* [TASK INPUT]
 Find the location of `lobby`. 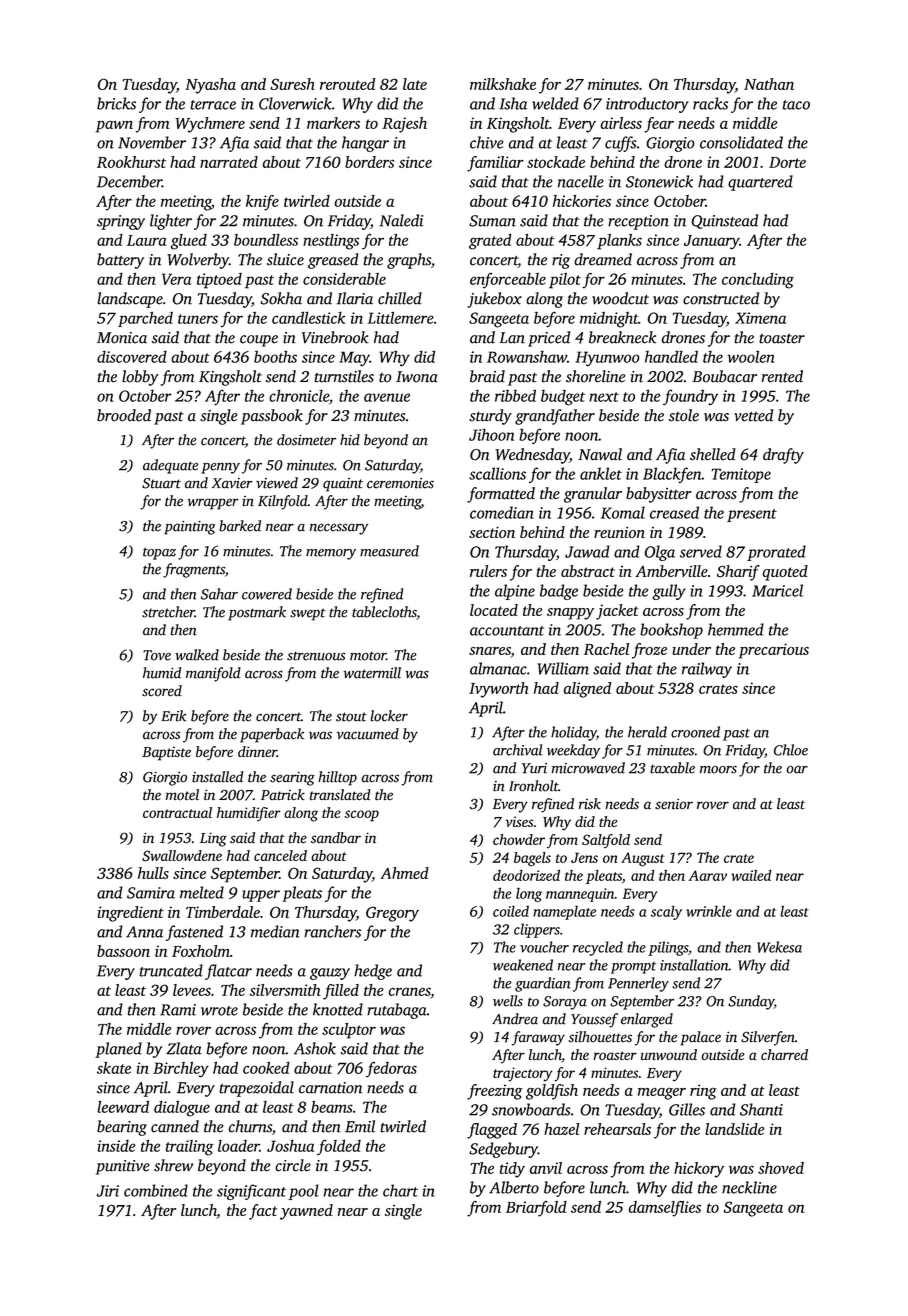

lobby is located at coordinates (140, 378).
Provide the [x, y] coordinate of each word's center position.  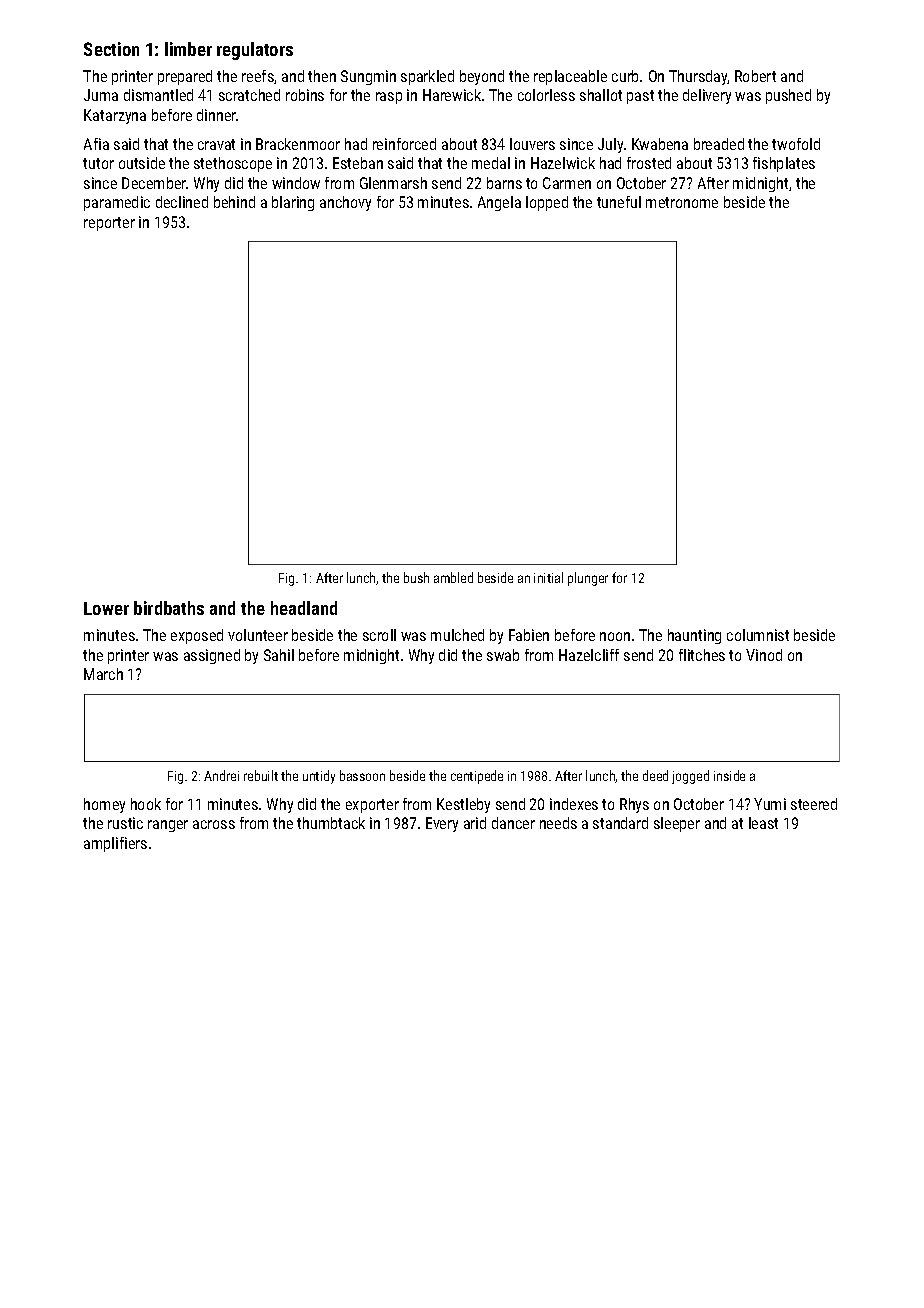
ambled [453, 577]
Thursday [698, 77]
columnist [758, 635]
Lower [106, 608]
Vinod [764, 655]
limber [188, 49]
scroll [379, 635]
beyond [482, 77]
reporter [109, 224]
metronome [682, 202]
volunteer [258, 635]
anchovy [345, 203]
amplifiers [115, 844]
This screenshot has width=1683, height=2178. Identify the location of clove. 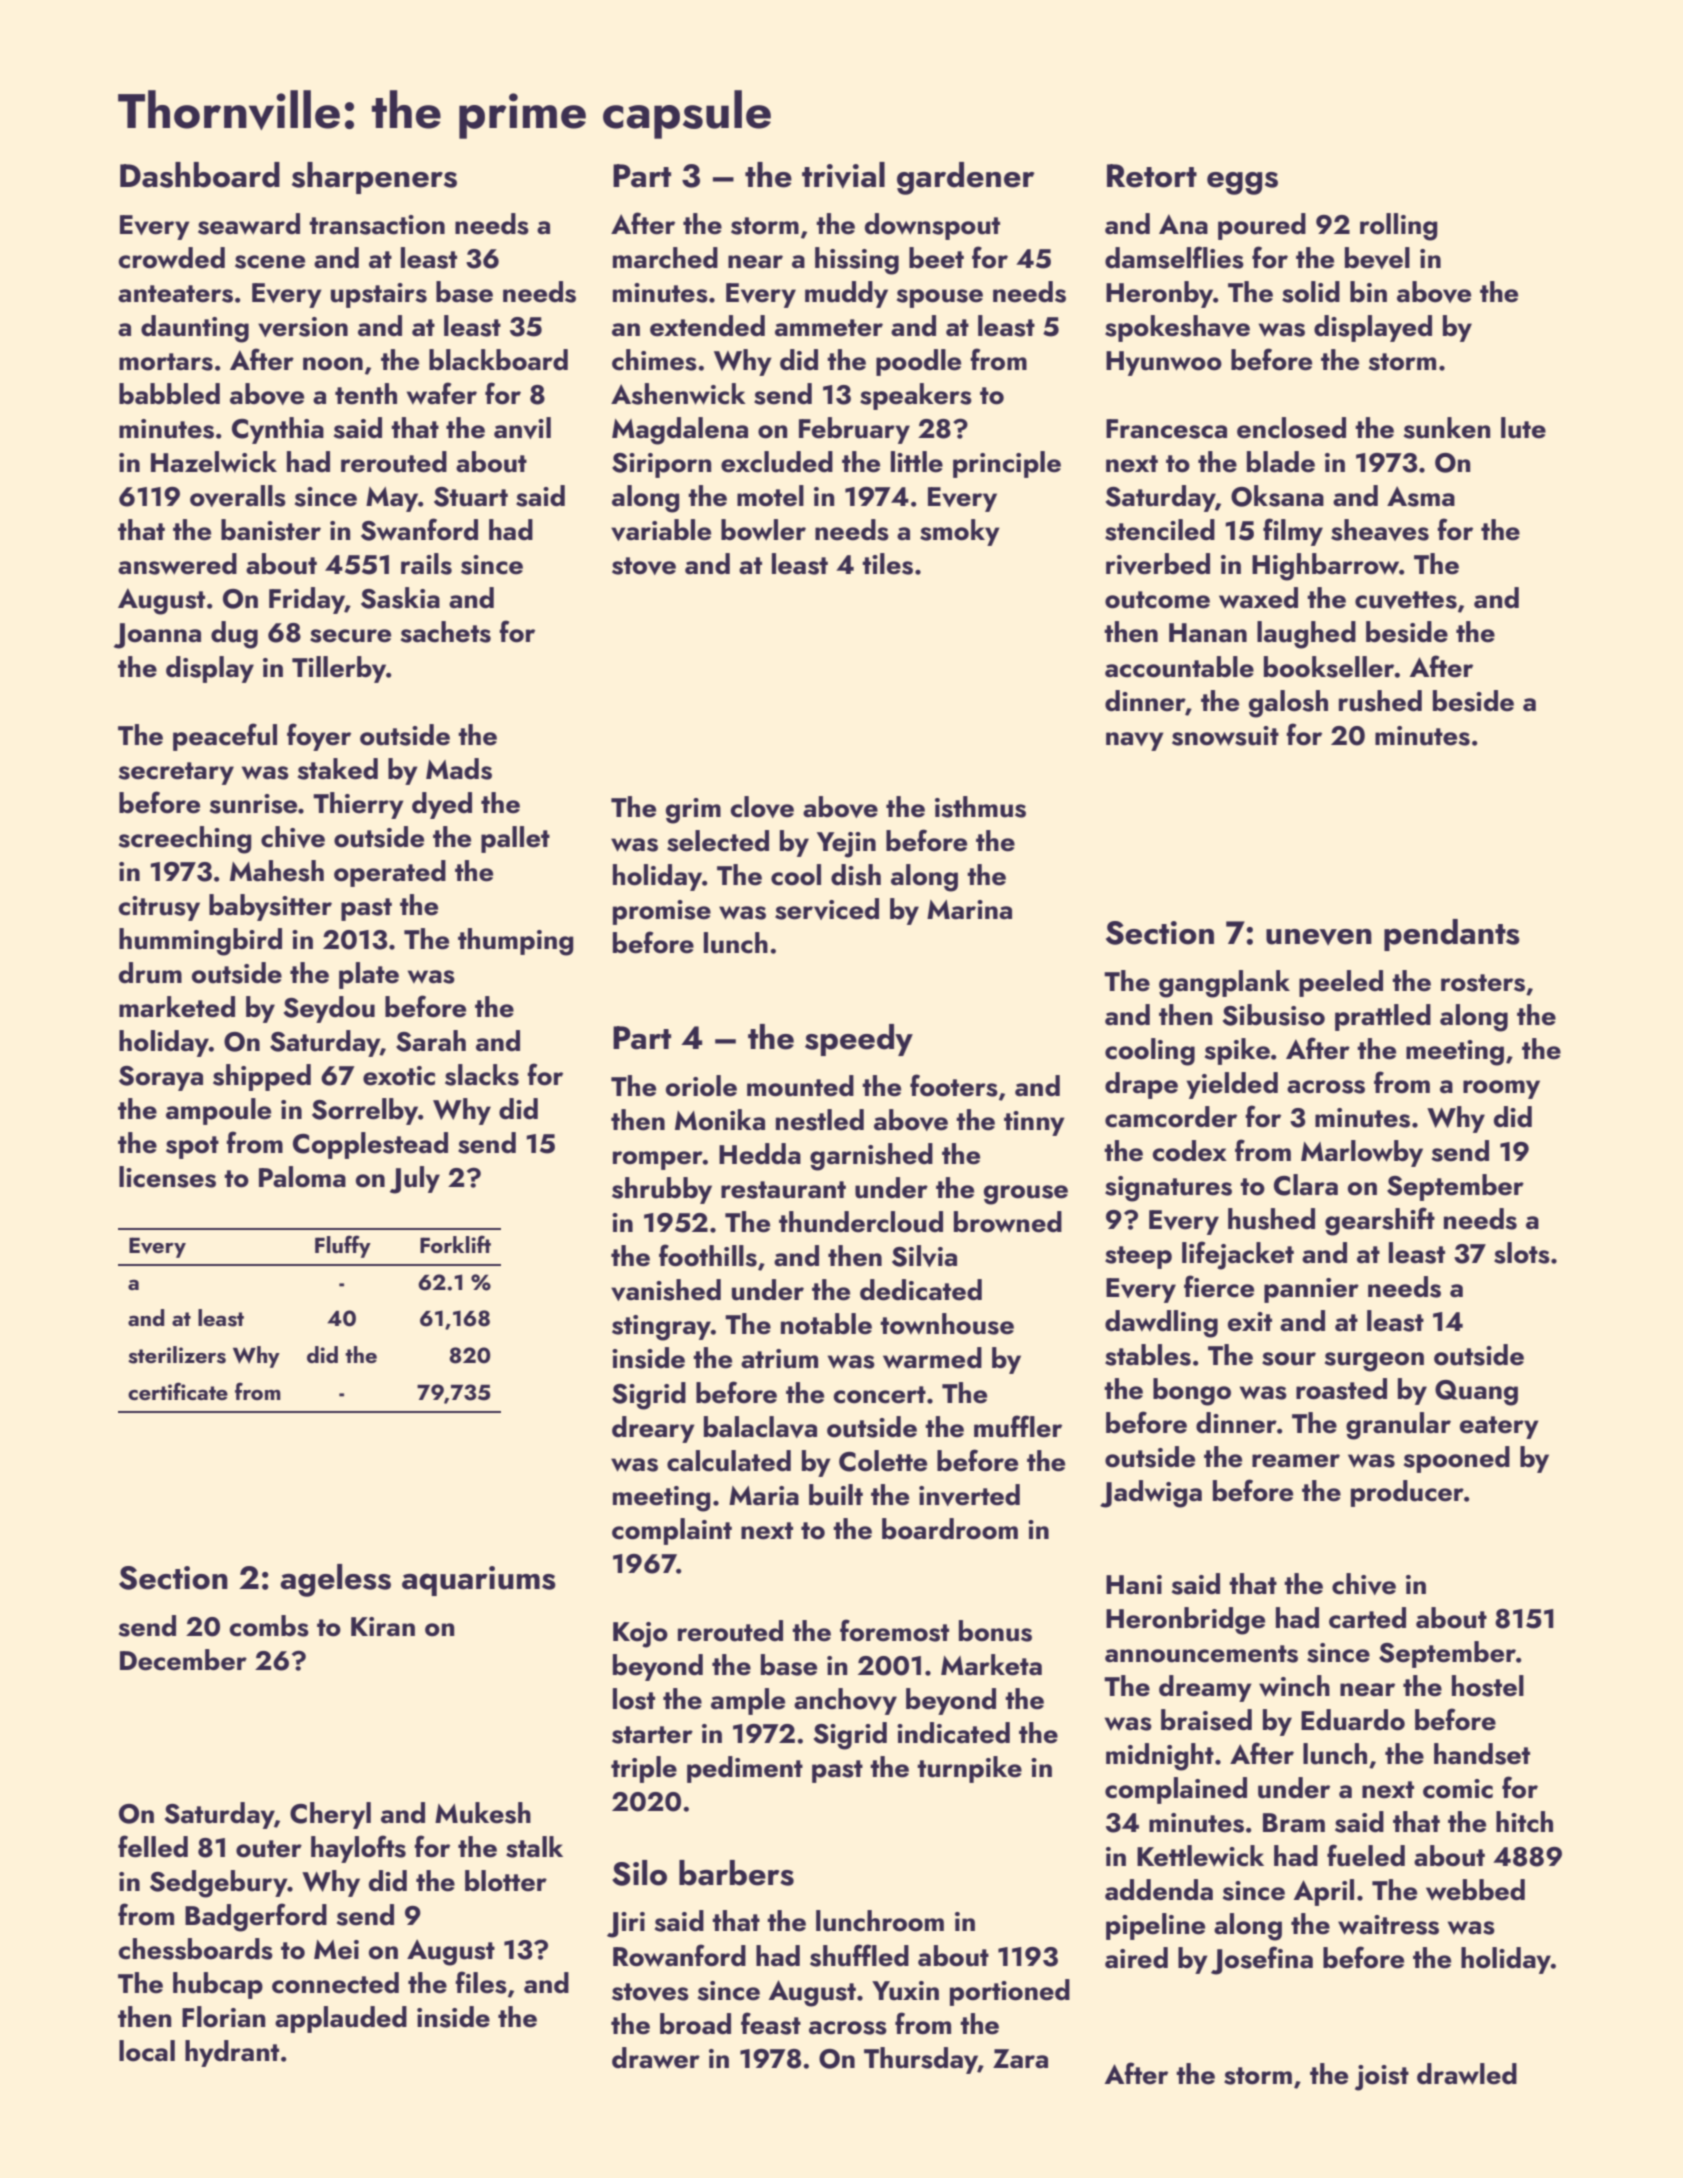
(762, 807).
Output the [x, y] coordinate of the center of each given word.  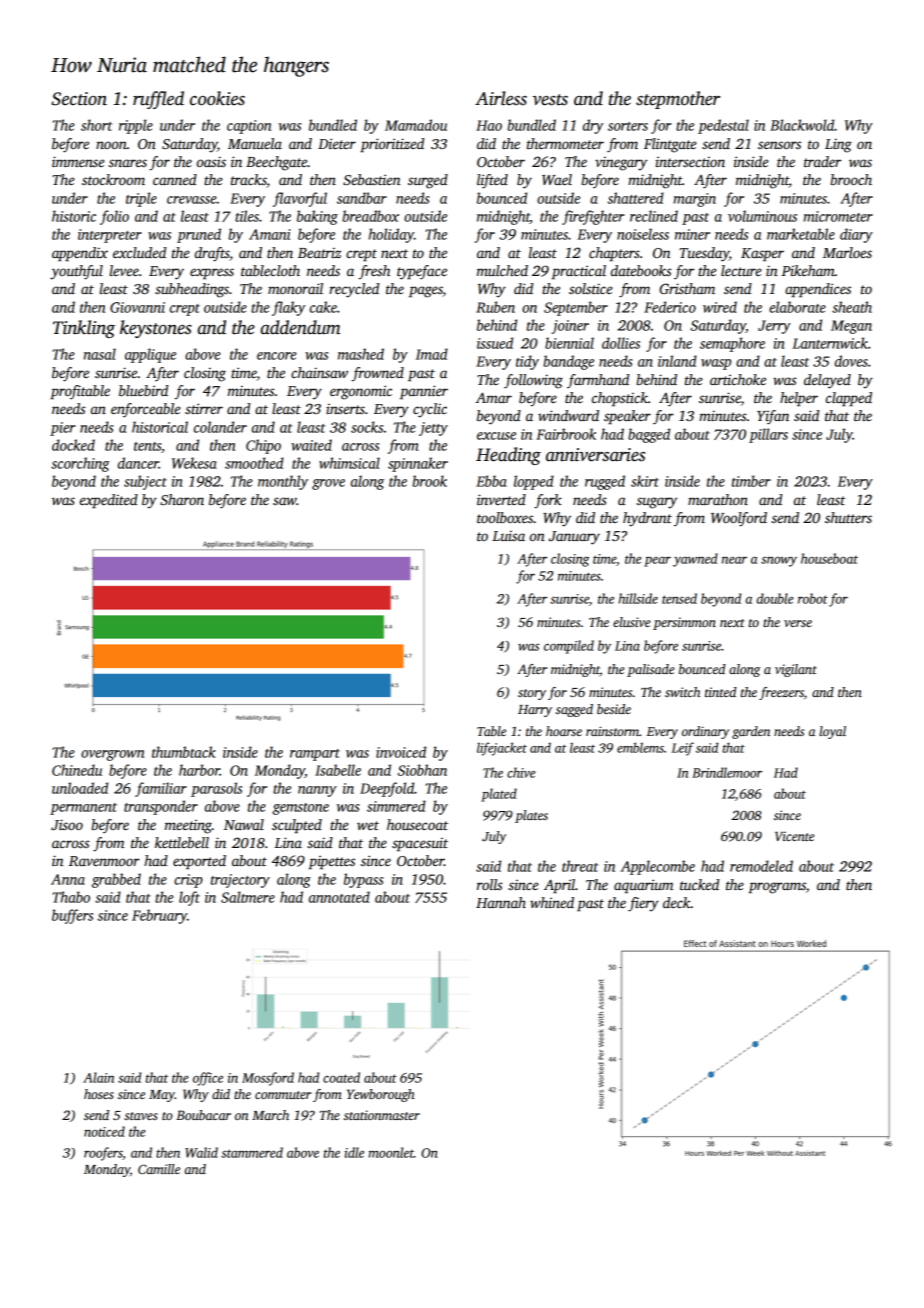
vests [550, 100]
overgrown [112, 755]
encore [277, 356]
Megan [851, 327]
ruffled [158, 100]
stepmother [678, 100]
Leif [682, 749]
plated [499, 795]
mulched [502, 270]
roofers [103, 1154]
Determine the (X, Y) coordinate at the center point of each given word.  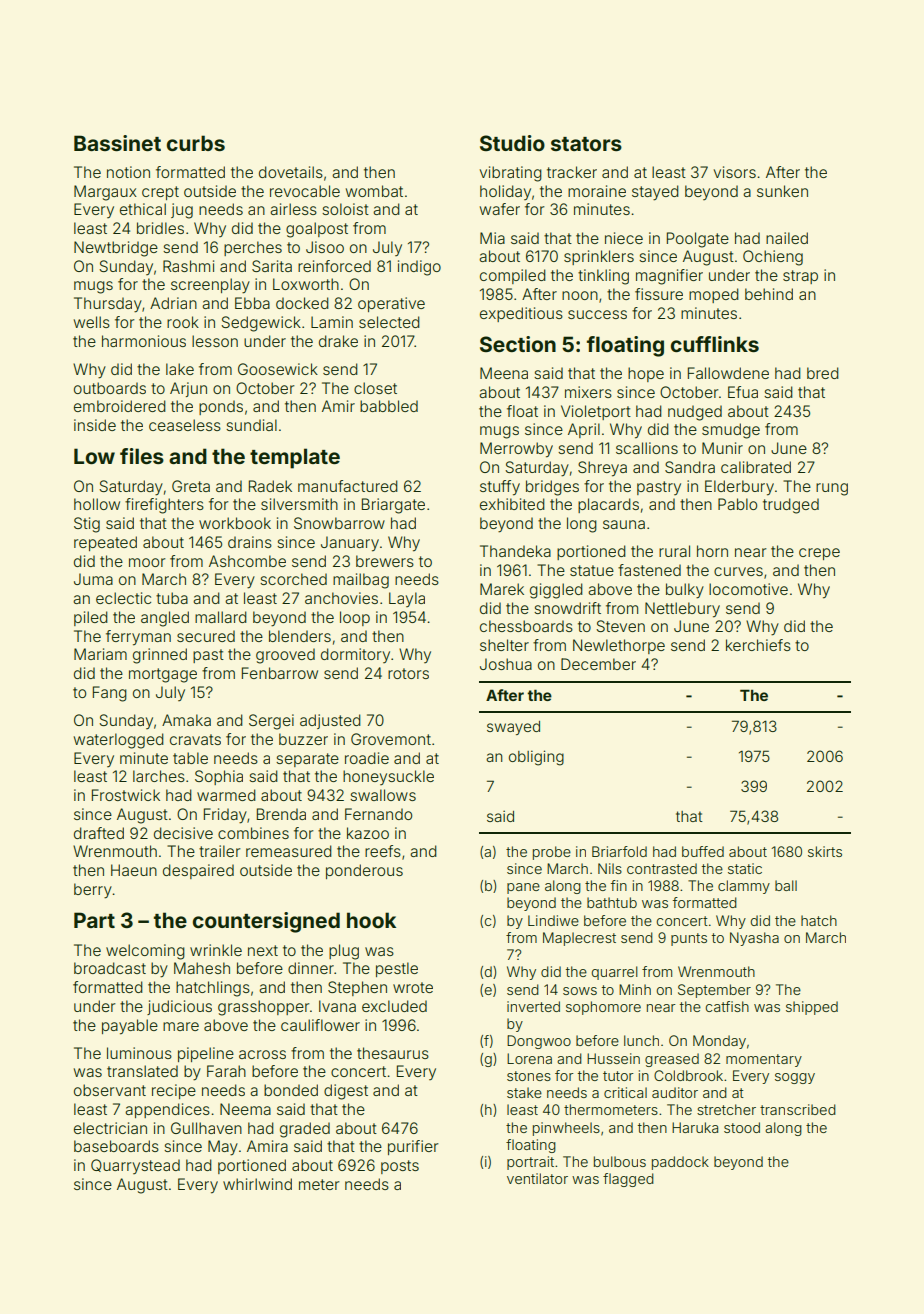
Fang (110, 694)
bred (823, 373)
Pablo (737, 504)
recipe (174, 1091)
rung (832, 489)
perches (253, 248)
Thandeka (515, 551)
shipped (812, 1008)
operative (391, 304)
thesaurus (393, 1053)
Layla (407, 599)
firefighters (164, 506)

* [DESCRIPTION OF THE TASK]
Take the part of the rows that opens with the line containing "This screenshot has" and closes with the last row, and write it out again with "given word" swapped for "listed word" and nothing else changed. Leave the pictures out.

* [TASK SOLUTION]
This screenshot has width=1683, height=2178. Identify the location of clove. 
(762, 807).
Output the [x, y] coordinate of the center of each listed word.  
vests [550, 100]
overgrown [112, 755]
encore [277, 356]
Megan [851, 327]
ruffled [158, 100]
stepmother [678, 100]
Leif [682, 749]
plated [499, 795]
mulched [502, 270]
roofers [103, 1154]
Determine the (X, Y) coordinate at the center point of each listed word.  
Fang (110, 694)
bred (823, 373)
Pablo (737, 504)
recipe (174, 1091)
rung (832, 489)
perches (253, 248)
Thandeka (515, 551)
shipped (812, 1008)
operative (391, 304)
thesaurus (393, 1053)
Layla (407, 599)
firefighters (164, 506)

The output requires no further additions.